**TÂCHE**
Indiquez combien de lignes ci-dessous contiennent le mot « jacket », en distinguant les majuscules des minuscules. Donnez seulement le nombre.

**EXTRAITS DE DONNÉES**
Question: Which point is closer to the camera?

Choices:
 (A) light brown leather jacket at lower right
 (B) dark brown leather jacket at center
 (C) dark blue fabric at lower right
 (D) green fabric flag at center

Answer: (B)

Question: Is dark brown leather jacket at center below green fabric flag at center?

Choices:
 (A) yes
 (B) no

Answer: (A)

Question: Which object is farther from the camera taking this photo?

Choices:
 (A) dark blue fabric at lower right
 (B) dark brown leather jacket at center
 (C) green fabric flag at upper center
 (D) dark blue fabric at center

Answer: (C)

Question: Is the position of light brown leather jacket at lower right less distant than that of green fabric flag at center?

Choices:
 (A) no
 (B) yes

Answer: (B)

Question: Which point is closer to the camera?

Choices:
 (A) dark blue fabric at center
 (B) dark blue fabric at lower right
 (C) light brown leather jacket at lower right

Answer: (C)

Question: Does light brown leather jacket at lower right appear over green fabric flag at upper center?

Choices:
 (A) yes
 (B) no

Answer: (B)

**RÉPONSE**
7